Segment Start: Supplied material

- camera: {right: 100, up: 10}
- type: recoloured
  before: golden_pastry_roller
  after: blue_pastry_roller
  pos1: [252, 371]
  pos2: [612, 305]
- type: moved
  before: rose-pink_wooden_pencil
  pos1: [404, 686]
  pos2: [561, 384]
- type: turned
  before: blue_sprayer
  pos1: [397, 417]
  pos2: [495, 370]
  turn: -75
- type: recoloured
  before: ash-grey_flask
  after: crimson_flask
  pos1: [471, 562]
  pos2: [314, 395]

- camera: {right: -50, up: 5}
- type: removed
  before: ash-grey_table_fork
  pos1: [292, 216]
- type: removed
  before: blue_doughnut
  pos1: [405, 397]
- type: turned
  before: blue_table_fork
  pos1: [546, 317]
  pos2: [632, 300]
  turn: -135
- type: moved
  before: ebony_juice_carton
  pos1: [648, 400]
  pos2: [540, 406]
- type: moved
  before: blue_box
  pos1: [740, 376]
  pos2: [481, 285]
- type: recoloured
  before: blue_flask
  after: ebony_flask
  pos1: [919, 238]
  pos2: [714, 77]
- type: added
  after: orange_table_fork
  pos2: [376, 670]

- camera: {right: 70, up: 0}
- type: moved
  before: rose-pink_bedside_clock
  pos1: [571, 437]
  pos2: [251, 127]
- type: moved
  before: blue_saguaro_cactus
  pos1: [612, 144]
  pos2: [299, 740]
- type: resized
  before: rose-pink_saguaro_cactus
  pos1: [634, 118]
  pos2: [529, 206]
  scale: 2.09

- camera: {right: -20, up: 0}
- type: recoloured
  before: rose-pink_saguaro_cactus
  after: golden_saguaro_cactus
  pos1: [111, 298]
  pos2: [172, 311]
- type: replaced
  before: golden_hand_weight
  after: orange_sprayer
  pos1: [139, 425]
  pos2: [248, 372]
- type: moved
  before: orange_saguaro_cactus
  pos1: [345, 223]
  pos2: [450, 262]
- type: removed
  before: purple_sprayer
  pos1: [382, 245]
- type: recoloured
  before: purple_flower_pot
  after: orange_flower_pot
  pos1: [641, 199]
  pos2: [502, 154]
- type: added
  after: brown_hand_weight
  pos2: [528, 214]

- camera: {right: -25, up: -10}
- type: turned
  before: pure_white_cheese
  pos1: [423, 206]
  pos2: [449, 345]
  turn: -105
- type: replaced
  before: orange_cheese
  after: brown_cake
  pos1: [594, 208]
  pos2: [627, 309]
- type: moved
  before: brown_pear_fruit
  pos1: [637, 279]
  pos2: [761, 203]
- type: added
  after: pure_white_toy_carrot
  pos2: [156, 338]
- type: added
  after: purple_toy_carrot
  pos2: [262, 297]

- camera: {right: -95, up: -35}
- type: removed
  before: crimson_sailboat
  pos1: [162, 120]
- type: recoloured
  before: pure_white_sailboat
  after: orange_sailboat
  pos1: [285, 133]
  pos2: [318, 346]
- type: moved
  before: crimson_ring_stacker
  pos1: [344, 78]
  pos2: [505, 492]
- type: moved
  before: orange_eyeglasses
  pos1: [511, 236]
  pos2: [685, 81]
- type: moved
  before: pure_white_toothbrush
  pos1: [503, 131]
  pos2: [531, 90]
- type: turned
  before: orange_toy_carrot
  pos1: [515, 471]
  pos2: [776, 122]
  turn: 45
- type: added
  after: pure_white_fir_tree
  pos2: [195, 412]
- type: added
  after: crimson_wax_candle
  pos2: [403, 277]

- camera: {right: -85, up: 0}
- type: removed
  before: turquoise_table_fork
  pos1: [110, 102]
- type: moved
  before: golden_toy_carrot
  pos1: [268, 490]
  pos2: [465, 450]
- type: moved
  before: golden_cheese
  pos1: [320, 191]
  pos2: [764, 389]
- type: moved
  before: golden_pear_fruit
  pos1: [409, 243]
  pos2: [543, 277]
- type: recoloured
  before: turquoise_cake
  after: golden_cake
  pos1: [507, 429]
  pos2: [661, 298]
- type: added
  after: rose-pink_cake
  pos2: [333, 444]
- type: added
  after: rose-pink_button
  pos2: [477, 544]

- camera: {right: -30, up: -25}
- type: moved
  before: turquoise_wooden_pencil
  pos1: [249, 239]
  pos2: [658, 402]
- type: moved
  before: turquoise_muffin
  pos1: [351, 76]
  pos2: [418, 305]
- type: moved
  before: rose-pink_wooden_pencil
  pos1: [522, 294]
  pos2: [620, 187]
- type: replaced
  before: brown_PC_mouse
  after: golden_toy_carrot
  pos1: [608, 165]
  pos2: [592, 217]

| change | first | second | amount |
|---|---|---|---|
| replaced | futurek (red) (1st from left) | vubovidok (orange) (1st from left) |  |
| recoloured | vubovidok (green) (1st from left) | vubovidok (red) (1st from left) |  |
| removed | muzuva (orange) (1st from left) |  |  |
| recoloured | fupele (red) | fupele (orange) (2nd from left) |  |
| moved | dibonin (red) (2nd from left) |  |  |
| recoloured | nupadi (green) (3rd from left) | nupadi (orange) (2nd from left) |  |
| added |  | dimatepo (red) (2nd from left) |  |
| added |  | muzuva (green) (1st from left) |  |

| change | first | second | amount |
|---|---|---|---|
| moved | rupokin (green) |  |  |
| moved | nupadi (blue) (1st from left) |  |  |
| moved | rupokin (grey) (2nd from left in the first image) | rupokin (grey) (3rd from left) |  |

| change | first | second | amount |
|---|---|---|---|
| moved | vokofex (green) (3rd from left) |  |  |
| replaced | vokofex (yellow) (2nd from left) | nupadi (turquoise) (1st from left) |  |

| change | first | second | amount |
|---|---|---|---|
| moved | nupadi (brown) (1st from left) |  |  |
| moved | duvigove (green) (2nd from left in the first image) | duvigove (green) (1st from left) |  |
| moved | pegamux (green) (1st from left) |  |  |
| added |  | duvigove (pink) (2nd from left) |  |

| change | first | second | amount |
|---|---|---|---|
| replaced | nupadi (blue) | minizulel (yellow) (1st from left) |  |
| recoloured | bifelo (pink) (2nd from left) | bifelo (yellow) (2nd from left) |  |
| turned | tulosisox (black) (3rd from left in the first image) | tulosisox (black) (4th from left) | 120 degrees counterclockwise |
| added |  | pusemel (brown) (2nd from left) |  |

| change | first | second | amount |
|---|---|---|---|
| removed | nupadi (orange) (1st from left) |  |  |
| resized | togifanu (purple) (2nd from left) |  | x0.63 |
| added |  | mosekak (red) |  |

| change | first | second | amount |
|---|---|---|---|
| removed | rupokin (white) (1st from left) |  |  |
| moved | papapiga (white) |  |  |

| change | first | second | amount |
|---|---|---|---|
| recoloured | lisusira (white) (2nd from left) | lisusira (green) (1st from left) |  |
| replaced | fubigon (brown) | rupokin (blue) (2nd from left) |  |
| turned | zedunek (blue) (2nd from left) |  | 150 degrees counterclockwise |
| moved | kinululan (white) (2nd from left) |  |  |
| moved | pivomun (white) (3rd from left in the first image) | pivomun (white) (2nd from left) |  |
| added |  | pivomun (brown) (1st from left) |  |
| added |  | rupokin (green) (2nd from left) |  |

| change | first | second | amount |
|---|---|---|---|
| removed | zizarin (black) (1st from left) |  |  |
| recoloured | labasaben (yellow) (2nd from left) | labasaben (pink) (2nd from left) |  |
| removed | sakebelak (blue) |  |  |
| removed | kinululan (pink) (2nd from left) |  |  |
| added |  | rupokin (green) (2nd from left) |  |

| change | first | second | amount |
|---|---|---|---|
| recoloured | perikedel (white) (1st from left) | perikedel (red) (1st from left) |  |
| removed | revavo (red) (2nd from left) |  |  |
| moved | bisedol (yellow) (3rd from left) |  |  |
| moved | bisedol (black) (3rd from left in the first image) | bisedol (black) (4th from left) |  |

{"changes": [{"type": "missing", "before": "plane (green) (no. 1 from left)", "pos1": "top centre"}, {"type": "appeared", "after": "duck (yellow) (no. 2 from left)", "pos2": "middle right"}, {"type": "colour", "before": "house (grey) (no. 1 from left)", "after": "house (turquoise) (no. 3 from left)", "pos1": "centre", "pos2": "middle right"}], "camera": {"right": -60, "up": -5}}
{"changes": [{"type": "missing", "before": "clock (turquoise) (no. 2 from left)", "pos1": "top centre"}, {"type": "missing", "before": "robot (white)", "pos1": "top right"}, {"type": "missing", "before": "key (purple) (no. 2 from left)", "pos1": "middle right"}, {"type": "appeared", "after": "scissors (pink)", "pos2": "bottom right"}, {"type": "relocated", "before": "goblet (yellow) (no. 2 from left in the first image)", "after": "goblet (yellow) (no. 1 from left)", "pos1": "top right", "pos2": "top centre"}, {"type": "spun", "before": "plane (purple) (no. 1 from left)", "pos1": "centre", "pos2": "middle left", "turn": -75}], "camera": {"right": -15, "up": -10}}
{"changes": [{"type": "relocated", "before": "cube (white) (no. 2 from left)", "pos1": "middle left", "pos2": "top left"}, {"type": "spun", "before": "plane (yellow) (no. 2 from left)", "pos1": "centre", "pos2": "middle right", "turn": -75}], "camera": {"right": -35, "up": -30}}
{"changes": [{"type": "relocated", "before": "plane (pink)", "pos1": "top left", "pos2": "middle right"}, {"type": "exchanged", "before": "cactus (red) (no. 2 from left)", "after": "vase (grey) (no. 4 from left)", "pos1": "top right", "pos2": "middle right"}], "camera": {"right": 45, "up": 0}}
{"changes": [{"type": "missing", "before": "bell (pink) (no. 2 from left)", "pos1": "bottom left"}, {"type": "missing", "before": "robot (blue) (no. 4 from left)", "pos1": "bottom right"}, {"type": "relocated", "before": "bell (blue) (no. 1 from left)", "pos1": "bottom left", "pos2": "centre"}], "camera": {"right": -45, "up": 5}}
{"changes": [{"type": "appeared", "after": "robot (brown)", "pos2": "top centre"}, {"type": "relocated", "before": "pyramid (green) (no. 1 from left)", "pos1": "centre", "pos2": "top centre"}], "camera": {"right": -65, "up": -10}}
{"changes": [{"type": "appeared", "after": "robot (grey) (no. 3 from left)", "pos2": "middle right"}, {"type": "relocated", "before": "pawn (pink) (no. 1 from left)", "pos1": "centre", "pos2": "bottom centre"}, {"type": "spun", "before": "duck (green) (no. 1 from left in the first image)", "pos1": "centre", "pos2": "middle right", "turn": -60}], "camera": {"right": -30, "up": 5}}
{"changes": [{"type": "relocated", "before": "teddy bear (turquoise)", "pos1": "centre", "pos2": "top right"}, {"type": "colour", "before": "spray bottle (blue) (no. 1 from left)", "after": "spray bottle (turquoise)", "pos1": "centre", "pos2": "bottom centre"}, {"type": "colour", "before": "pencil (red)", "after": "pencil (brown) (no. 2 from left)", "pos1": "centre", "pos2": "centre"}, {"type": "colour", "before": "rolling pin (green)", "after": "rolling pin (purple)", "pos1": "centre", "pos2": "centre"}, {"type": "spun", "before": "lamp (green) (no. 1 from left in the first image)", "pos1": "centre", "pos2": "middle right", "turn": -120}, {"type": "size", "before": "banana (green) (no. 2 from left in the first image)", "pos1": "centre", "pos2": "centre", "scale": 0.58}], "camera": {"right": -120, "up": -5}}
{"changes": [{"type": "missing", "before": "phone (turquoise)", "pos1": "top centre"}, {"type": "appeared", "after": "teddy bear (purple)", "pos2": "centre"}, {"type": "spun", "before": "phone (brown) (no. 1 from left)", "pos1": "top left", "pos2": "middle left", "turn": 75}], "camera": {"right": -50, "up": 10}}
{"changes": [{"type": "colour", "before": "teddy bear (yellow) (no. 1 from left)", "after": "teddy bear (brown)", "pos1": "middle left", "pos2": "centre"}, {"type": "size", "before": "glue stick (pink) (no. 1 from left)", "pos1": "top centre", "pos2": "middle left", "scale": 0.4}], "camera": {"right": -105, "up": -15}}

Segment End: Supplied material

In the data above, start at the line that has "removed | muzuva", stop after the line that has "dimatepo (red) (2nd", and print every line in between exactly as it stands.

| removed | muzuva (orange) (1st from left) |  |  |
| recoloured | fupele (red) | fupele (orange) (2nd from left) |  |
| moved | dibonin (red) (2nd from left) |  |  |
| recoloured | nupadi (green) (3rd from left) | nupadi (orange) (2nd from left) |  |
| added |  | dimatepo (red) (2nd from left) |  |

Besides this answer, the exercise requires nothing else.